---------- Data for review ----------

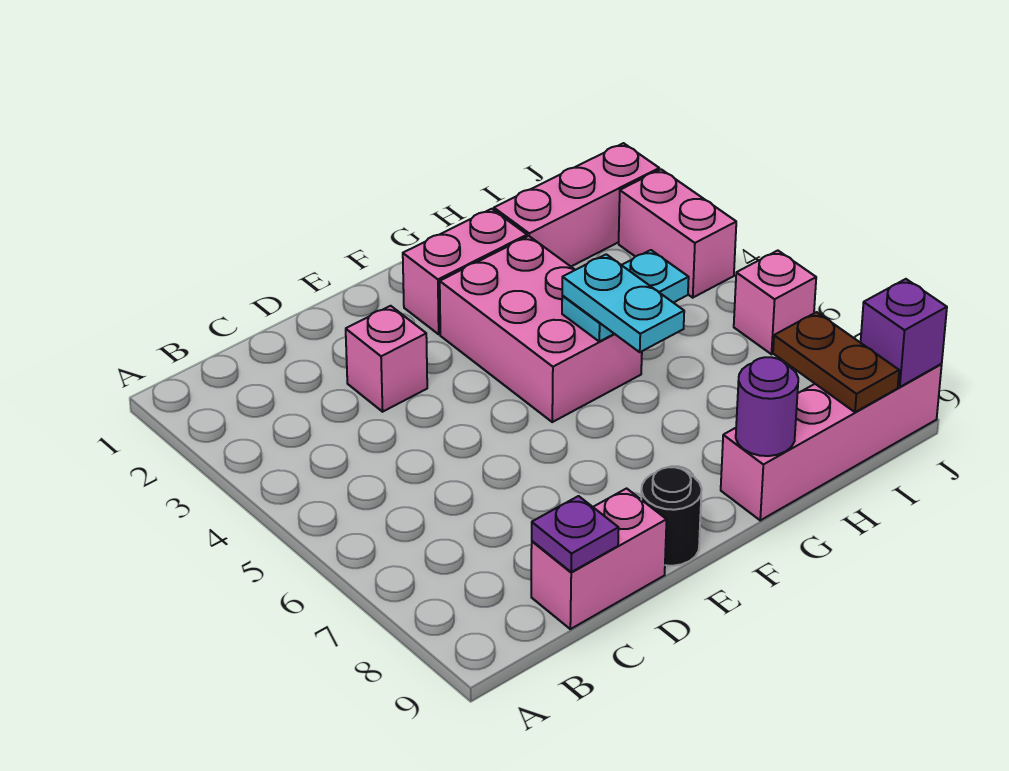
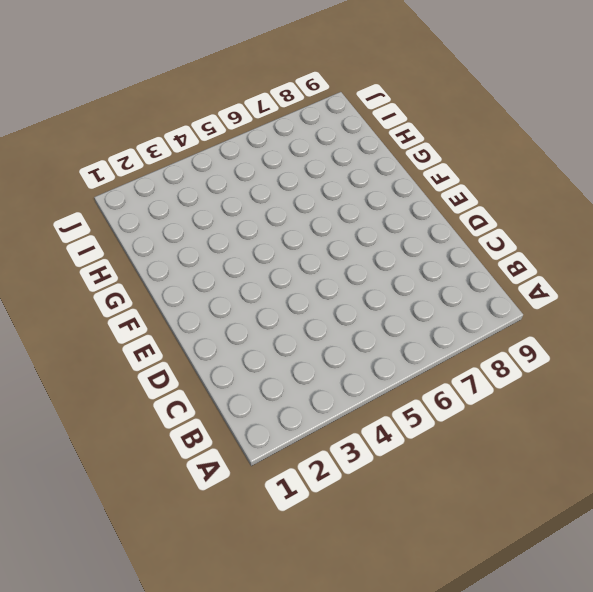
none -> pink brick C9:D9 level 1
none -> pink brick D3 level 1
none -> black round brick E9 level 1

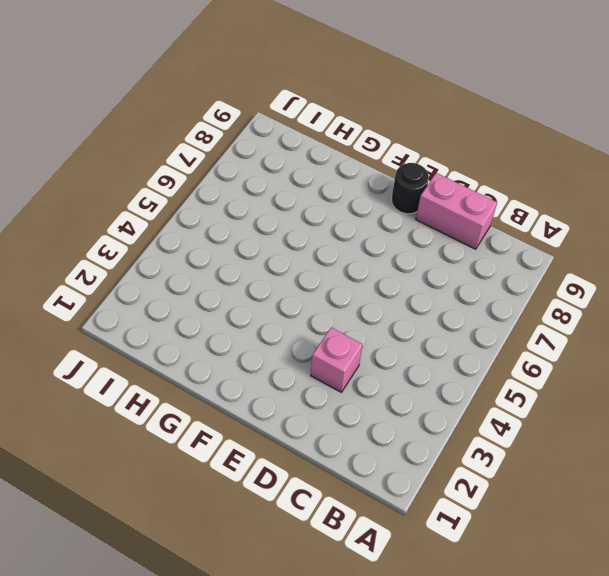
none -> pink brick F2:G2 level 1
none -> pink brick F3:G5 level 1
none -> pink brick G9:J9 level 1

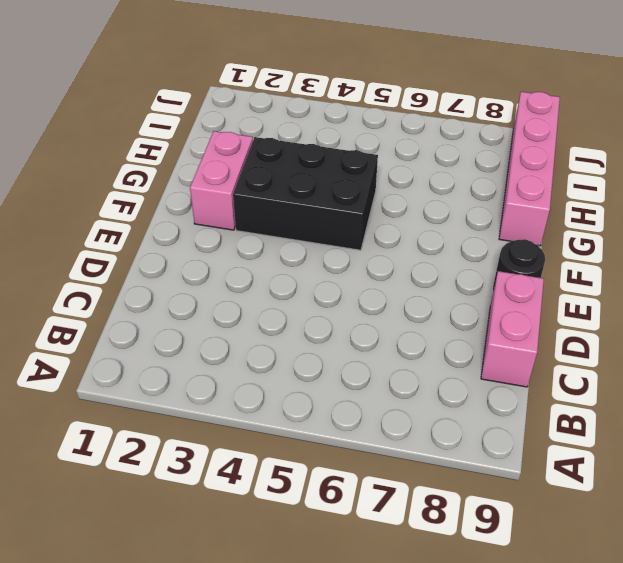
black brick F3:G5 level 1 -> pink brick F3:G5 level 1
none -> pink brick D3 level 1
none -> pink brick H2:J2 level 1
none -> pink brick J3:J4 level 1

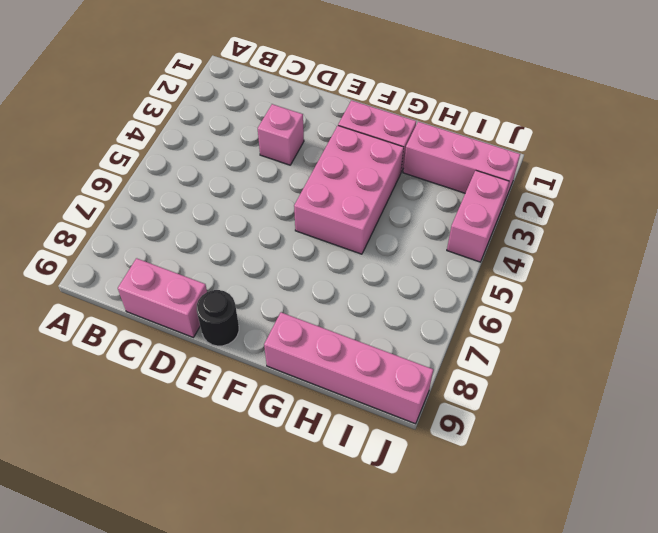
none -> pink brick J6 level 1
none -> purple plate C9 level 2
none -> cyan plate G5:H5 level 2

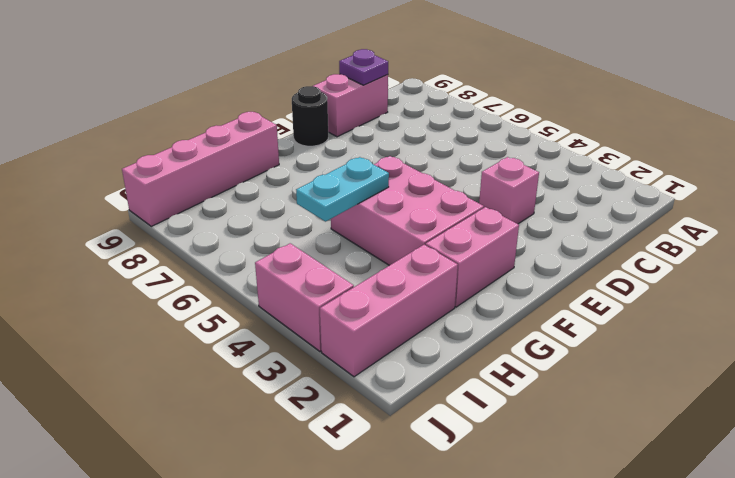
none -> pink brick J6 level 1
none -> purple round brick G9 level 2
none -> brown plate I8:I9 level 2

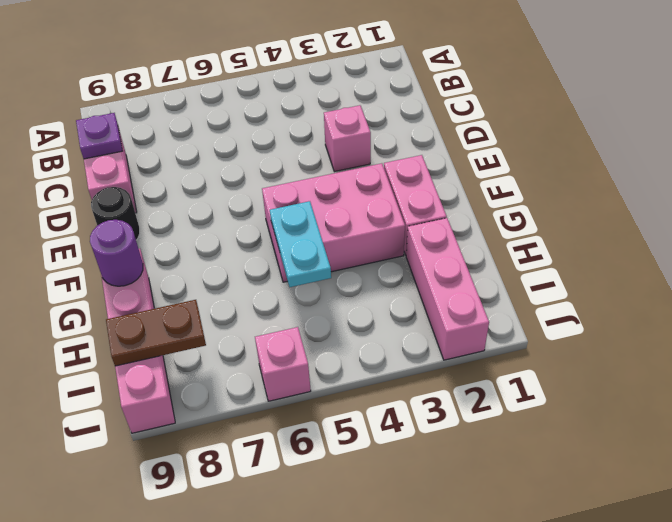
none -> pink brick J3:J4 level 1
none -> purple brick J9 level 2
none -> cyan plate G5:G6 level 3

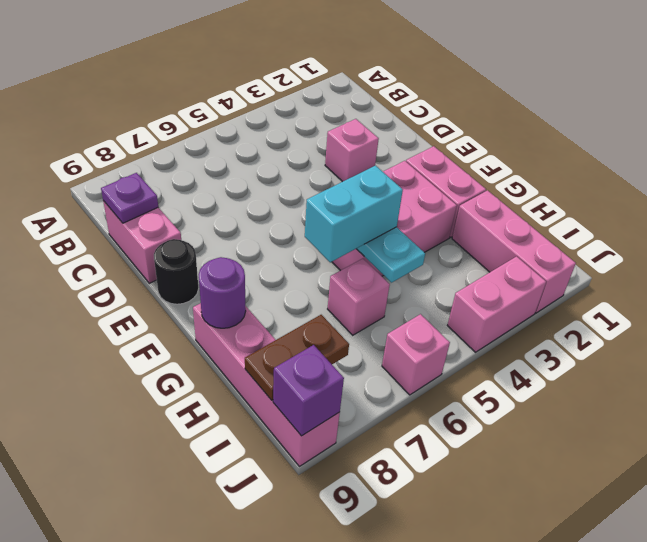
cyan brick G5:G6 level 3 -> cyan plate G5:G6 level 3
pink brick H6 level 1 -> none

----------

### Description of the task
Each line that has the word "round" counts once. How many such lines are in the data? Give the number alone.

### Exercise answer
2